- **Work item**
Which lines below contain "shoe"? Pull them out.

*** Material supplied ***

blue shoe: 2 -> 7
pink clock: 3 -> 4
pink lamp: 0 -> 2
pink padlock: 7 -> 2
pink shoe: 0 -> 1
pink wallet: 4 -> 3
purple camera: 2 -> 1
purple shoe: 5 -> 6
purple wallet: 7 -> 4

*** End of Material supplied ***
*** Material supplied ***

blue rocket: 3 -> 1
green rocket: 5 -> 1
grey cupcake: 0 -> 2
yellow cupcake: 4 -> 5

*** End of Material supplied ***
*** Material supplied ***

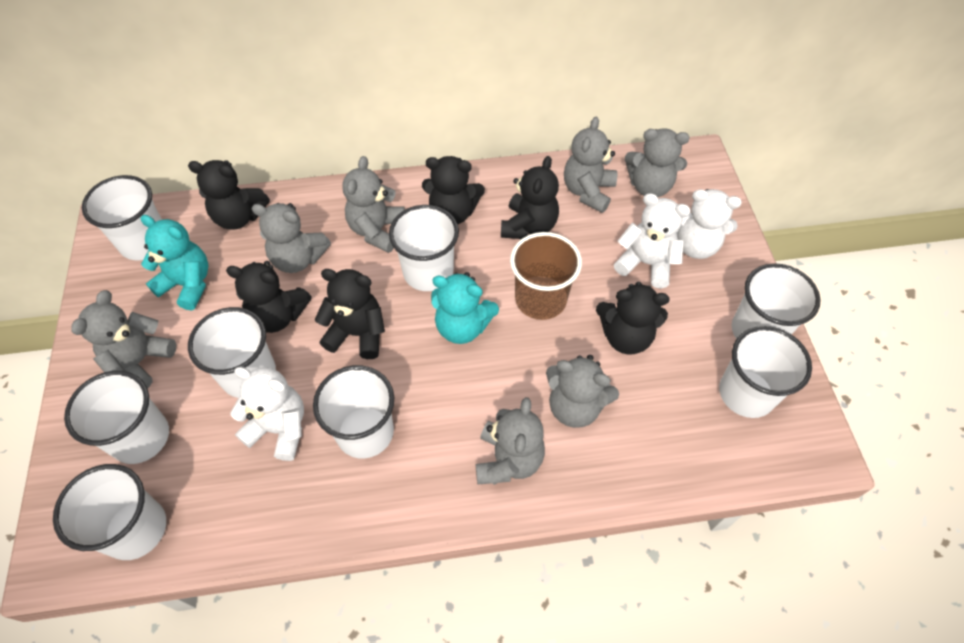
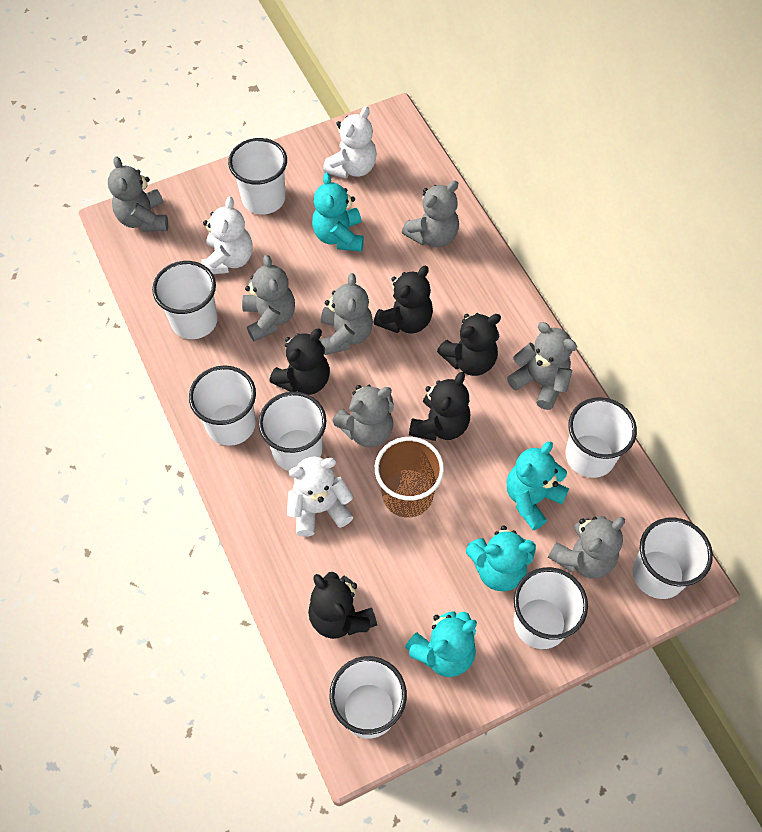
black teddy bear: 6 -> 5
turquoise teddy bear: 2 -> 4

*** End of Material supplied ***

- **Answer box**
blue shoe: 2 -> 7
pink shoe: 0 -> 1
purple shoe: 5 -> 6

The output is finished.